YOUR ASSIGNMENT: After locating the line that contains "camera: 175 degrees left, 5 degrees down" in the data below, set down exactly that line and each one after it through the line that contains "pyramide/noir [139 154", and nothing more.

PROVIDED RECORDS:
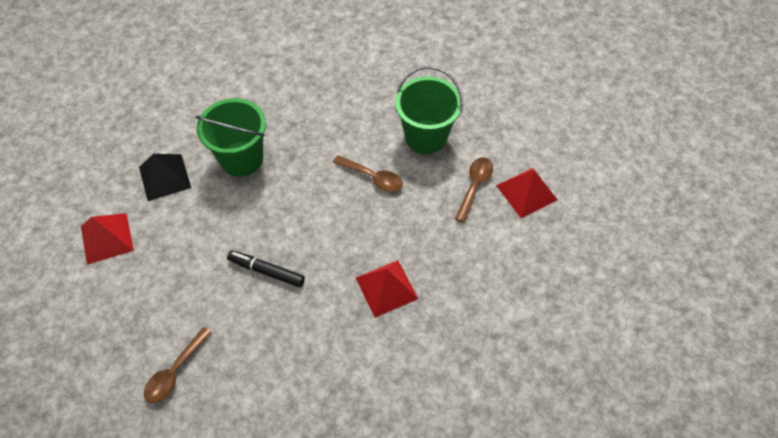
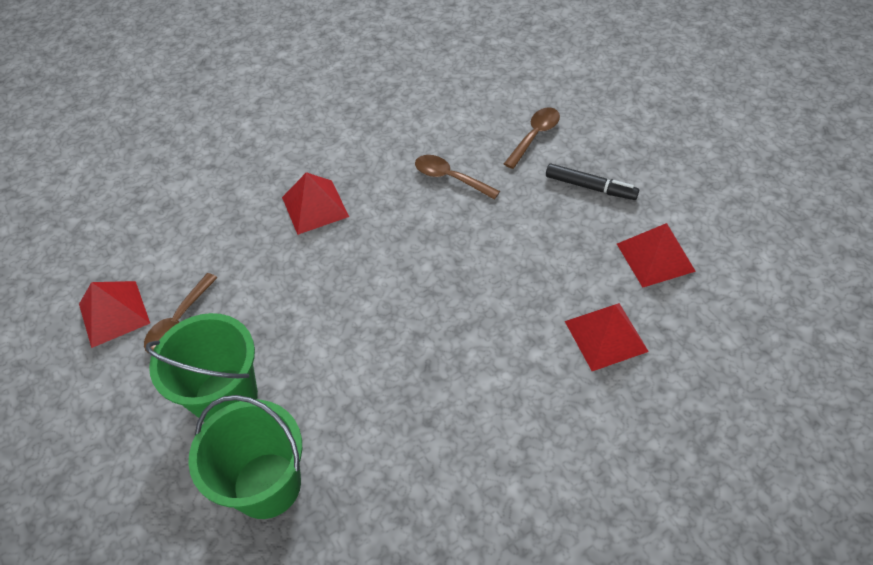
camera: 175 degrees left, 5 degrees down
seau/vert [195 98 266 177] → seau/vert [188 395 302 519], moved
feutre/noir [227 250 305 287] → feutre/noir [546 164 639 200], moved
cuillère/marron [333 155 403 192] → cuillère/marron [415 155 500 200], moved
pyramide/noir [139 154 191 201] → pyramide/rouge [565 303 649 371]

...

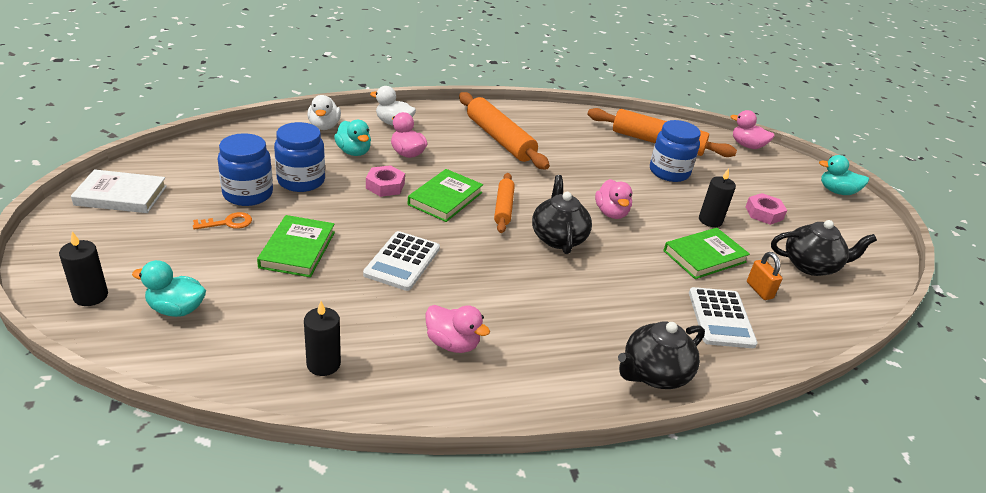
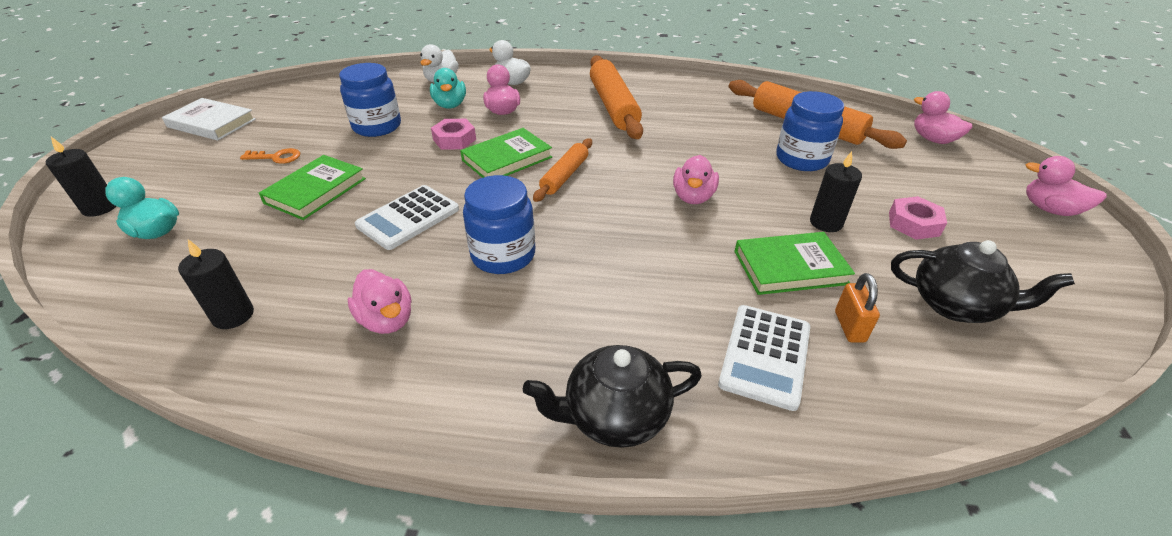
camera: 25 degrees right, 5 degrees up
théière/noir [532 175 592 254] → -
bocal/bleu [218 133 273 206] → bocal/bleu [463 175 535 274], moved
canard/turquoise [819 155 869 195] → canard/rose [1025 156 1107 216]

RESULT OF THE TASK:
camera: 175 degrees left, 5 degrees down
seau/vert [195 98 266 177] → seau/vert [188 395 302 519], moved
feutre/noir [227 250 305 287] → feutre/noir [546 164 639 200], moved
cuillère/marron [333 155 403 192] → cuillère/marron [415 155 500 200], moved
pyramide/noir [139 154 191 201] → pyramide/rouge [565 303 649 371]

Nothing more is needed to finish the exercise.